→ **TASK BRIEF**
Exactly repeat the line that contains "Detect every instance", then every line after it up to and including the final line.

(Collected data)
+===+
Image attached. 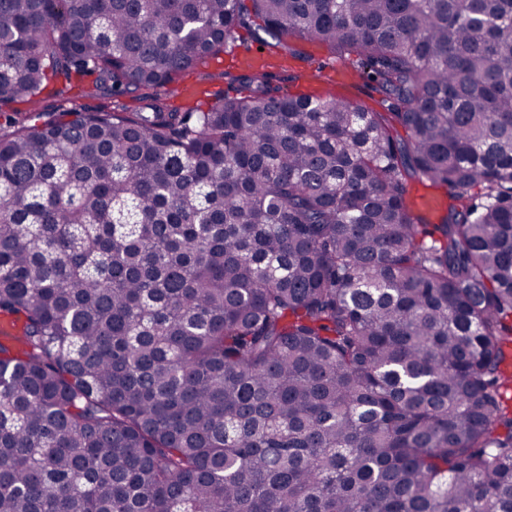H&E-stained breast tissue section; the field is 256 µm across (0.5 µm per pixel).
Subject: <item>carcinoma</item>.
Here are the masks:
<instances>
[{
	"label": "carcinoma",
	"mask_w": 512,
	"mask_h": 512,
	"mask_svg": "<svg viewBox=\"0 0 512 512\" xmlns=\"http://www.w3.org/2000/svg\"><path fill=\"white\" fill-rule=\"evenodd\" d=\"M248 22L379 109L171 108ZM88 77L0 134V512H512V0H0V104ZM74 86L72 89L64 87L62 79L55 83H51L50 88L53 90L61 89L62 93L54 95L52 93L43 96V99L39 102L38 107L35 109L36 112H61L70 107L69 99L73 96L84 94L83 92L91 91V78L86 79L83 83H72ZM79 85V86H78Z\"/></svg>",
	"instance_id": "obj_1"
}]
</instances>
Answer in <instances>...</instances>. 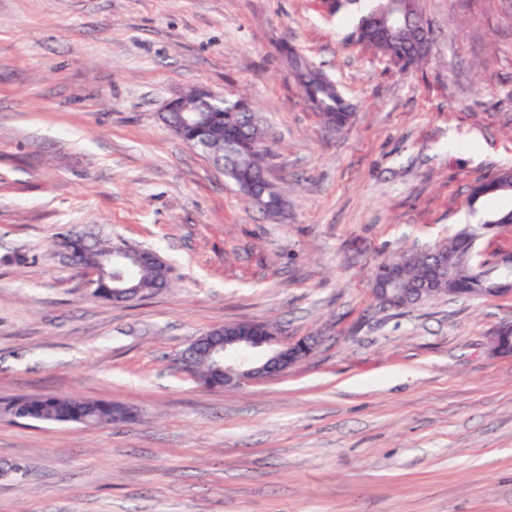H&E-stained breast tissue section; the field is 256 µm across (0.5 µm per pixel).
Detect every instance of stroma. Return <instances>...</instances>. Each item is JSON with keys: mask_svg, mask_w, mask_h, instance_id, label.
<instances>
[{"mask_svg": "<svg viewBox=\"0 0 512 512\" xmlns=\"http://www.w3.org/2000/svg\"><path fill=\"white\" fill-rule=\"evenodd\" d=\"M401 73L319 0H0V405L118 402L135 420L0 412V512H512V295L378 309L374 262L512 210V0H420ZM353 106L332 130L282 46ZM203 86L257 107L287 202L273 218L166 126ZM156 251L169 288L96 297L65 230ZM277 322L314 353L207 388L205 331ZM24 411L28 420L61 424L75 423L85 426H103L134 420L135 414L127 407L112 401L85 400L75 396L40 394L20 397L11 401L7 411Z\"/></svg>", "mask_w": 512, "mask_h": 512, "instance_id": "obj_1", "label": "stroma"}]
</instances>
+===+
→ **ANSWER TO THIS TASK**
Detect every instance of stroma. Return <instances>...</instances>. Each item is JSON with keys: mask_svg, mask_w, mask_h, instance_id, label.
<instances>
[{"mask_svg": "<svg viewBox=\"0 0 512 512\" xmlns=\"http://www.w3.org/2000/svg\"><path fill=\"white\" fill-rule=\"evenodd\" d=\"M401 73L319 0H0V405L118 402L135 420L0 412V512H512V295L378 309L374 262L512 210V0H420ZM353 106L332 130L282 46ZM203 86L257 107L287 202L273 218L166 126ZM156 251L169 288L96 297L65 230ZM277 322L314 353L207 388L205 331ZM24 411L28 420L61 424L75 423L85 426H103L134 420L135 414L127 407L112 401L85 400L75 396L40 394L20 397L11 401L7 411Z\"/></svg>", "mask_w": 512, "mask_h": 512, "instance_id": "obj_1", "label": "stroma"}]
</instances>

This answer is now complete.